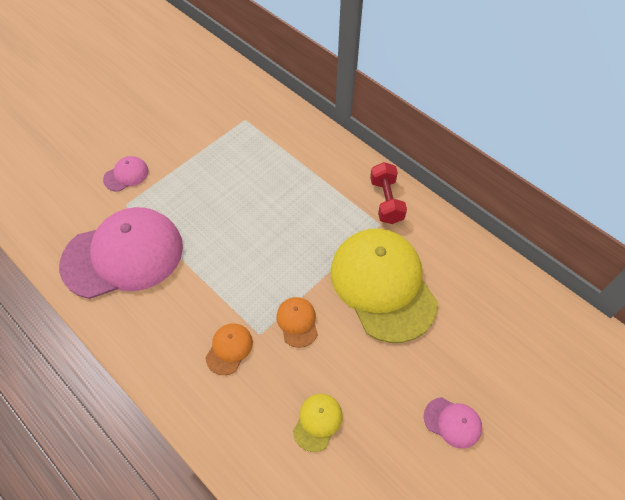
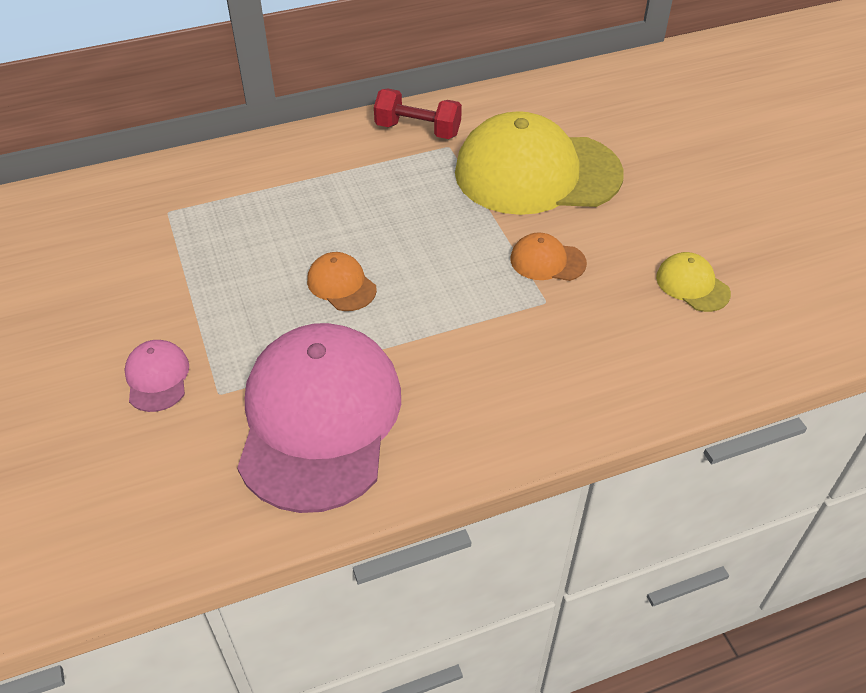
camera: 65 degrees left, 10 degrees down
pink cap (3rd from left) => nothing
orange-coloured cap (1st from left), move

AIM OF THE TASK>
Your answer must be an exact copy of the listing, minus its pictures.

TASK SOLUTION>
camera: 65 degrees left, 10 degrees down
pink cap (3rd from left) => nothing
orange-coloured cap (1st from left), move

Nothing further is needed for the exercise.